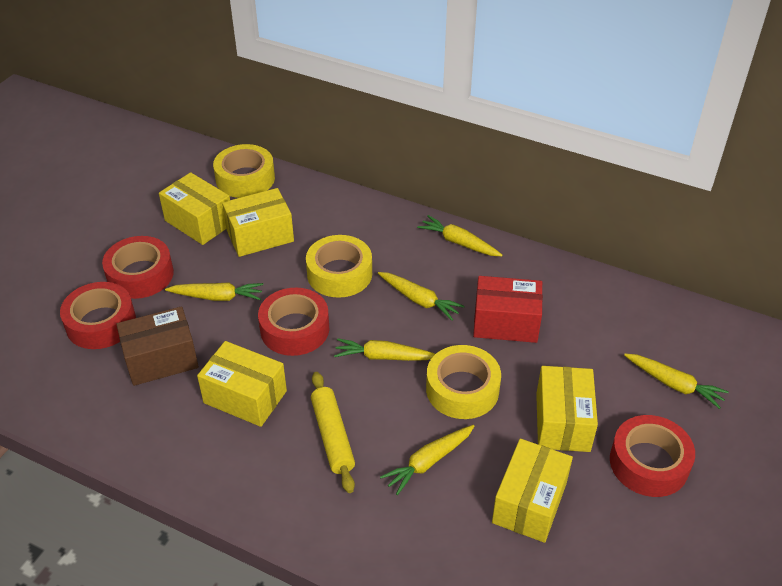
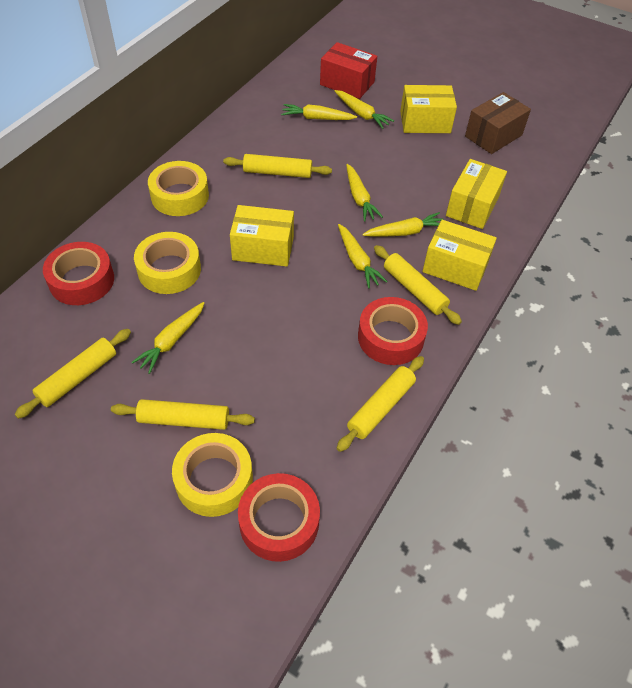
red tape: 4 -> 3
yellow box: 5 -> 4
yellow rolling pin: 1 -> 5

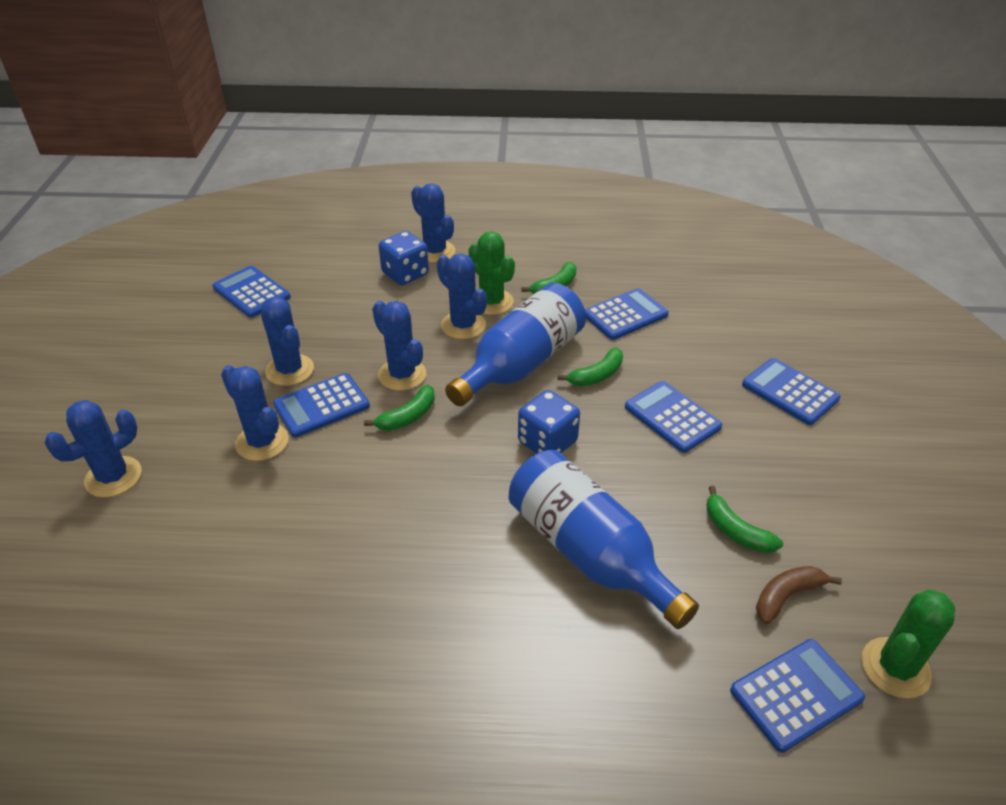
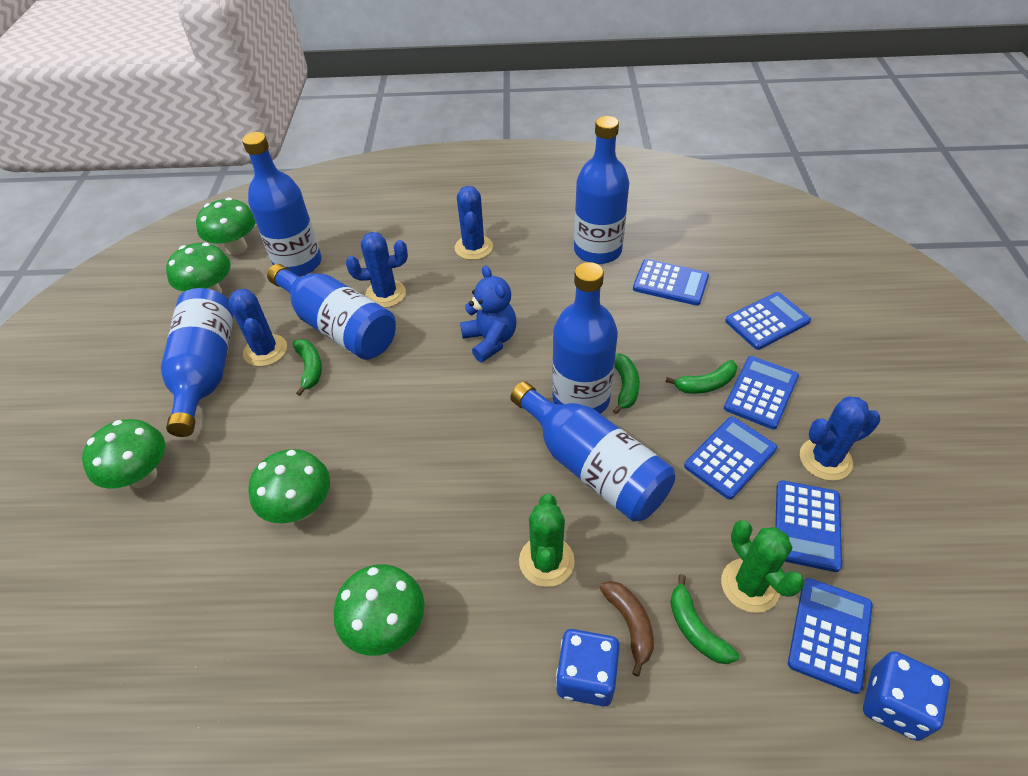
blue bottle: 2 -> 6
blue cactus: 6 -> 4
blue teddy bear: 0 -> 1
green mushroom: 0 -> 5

Brief - Could you retype exactly the lines above from the one containing "blue cactus: 6 -> 4" through the last line of the records, both included, and nothing else?

Task output -
blue cactus: 6 -> 4
blue teddy bear: 0 -> 1
green mushroom: 0 -> 5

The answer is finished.